### Descrizione del compito
Ricopia parola per parola le righe qui sotto, partendo da quella che contiene "You are a visitor" e terminando con quella che contiene "Find the location of a particular element. This", entrambe incluse.

####

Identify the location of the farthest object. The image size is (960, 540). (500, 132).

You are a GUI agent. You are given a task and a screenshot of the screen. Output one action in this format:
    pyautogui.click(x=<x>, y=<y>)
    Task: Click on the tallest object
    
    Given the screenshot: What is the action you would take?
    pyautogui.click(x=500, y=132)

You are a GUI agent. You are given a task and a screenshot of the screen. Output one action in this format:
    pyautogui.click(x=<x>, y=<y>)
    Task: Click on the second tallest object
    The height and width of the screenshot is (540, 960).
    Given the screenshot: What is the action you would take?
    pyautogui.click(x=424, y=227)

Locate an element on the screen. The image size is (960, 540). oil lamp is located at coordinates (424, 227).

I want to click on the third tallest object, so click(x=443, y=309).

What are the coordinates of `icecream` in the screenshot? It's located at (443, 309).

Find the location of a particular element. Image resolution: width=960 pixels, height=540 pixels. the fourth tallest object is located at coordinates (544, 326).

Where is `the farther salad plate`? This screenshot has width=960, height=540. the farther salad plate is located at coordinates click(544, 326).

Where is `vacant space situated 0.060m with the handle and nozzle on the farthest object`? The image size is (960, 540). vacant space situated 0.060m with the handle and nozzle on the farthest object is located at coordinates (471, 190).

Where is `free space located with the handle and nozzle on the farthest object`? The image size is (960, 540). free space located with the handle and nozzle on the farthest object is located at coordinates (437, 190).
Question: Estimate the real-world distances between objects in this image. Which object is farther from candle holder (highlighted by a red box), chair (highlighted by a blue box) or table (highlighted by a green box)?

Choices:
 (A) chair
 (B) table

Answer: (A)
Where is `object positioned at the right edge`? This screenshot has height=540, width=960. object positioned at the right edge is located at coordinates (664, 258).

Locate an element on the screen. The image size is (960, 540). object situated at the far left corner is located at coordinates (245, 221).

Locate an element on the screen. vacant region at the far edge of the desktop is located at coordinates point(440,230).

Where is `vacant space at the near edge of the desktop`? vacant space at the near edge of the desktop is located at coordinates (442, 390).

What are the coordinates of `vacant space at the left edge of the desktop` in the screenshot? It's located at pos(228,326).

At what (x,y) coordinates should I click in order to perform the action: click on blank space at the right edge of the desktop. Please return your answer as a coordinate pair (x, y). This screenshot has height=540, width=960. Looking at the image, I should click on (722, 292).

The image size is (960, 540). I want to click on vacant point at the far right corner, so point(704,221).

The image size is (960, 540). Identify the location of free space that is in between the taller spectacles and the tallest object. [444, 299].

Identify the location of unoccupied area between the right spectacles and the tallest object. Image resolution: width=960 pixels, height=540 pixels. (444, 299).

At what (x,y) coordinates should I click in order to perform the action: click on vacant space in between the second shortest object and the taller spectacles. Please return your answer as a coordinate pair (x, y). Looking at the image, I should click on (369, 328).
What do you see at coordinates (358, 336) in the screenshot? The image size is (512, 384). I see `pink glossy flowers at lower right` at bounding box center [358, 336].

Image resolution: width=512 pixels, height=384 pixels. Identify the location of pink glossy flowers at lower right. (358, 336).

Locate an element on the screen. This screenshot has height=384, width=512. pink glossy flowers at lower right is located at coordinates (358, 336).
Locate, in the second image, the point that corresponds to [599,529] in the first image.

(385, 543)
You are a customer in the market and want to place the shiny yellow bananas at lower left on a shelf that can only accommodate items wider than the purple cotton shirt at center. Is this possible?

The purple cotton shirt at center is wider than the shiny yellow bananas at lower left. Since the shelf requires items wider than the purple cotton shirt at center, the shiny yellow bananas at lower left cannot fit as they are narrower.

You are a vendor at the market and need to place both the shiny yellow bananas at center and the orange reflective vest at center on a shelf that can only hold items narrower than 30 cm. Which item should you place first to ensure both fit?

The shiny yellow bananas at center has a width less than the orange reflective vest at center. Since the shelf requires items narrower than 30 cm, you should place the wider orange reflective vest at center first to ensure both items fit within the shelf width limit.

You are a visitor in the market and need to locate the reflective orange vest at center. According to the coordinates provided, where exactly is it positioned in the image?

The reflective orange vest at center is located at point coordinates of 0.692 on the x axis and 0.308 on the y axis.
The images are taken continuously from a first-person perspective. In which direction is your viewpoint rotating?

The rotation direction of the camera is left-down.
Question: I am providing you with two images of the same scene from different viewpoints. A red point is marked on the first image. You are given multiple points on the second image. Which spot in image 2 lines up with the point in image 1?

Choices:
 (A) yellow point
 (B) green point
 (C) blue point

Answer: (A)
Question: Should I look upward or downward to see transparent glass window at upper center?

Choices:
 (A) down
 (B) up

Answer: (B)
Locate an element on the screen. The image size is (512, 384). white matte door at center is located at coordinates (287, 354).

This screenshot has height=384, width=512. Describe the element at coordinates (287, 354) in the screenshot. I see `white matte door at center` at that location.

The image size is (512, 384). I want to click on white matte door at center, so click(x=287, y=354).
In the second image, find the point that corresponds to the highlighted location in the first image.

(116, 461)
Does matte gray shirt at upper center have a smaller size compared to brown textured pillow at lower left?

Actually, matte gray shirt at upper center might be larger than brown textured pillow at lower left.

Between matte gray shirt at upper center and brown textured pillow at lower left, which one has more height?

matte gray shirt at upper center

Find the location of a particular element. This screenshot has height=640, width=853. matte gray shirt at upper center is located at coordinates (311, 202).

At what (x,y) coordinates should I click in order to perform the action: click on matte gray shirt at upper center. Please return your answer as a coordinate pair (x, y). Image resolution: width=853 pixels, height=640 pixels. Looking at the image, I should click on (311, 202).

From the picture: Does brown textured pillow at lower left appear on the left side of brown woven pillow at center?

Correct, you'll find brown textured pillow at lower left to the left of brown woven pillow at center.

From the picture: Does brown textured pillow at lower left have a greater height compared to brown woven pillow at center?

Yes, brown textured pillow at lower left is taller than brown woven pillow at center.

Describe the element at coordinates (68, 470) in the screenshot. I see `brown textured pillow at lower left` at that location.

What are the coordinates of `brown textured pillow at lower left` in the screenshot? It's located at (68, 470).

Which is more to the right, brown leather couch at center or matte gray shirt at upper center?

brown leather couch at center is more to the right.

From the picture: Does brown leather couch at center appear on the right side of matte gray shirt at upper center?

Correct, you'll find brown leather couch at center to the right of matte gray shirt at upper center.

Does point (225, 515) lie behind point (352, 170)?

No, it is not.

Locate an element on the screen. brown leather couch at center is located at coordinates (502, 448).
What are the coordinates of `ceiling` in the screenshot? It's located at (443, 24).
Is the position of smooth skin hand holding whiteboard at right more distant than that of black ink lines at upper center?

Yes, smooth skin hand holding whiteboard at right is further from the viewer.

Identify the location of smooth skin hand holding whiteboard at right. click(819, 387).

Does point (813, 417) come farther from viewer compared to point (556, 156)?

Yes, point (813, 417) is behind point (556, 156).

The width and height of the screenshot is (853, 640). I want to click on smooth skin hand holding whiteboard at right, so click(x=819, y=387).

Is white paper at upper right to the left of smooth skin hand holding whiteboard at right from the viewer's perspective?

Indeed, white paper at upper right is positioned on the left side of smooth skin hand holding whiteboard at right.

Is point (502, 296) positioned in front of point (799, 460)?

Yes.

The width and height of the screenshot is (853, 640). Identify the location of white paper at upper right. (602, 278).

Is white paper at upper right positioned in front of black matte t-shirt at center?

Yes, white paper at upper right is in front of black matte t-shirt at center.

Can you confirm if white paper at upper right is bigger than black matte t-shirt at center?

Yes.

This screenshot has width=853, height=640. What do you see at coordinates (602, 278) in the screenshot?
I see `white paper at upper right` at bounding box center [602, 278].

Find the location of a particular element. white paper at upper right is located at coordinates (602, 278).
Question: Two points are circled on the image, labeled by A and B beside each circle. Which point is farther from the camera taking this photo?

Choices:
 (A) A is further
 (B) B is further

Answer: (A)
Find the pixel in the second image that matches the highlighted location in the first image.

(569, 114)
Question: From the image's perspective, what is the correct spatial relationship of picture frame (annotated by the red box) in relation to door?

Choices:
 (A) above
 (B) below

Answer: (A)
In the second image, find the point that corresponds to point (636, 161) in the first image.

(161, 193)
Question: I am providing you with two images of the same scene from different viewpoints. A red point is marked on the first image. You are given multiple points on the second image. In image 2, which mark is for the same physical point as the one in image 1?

####

### Soluzione
You are a visitor in the market and need to locate the reflective orange vest at center. According to the coordinates provided, where exactly is it positioned in the image?

The reflective orange vest at center is located at point coordinates of 0.692 on the x axis and 0.308 on the y axis.
The images are taken continuously from a first-person perspective. In which direction is your viewpoint rotating?

The rotation direction of the camera is left-down.
Question: I am providing you with two images of the same scene from different viewpoints. A red point is marked on the first image. You are given multiple points on the second image. Which spot in image 2 lines up with the point in image 1?

Choices:
 (A) yellow point
 (B) green point
 (C) blue point

Answer: (A)
Question: Should I look upward or downward to see transparent glass window at upper center?

Choices:
 (A) down
 (B) up

Answer: (B)
Locate an element on the screen. The image size is (512, 384). white matte door at center is located at coordinates (287, 354).

This screenshot has height=384, width=512. Describe the element at coordinates (287, 354) in the screenshot. I see `white matte door at center` at that location.

The image size is (512, 384). I want to click on white matte door at center, so click(x=287, y=354).
In the second image, find the point that corresponds to the highlighted location in the first image.

(116, 461)
Does matte gray shirt at upper center have a smaller size compared to brown textured pillow at lower left?

Actually, matte gray shirt at upper center might be larger than brown textured pillow at lower left.

Between matte gray shirt at upper center and brown textured pillow at lower left, which one has more height?

matte gray shirt at upper center

Find the location of a particular element. This screenshot has height=640, width=853. matte gray shirt at upper center is located at coordinates (311, 202).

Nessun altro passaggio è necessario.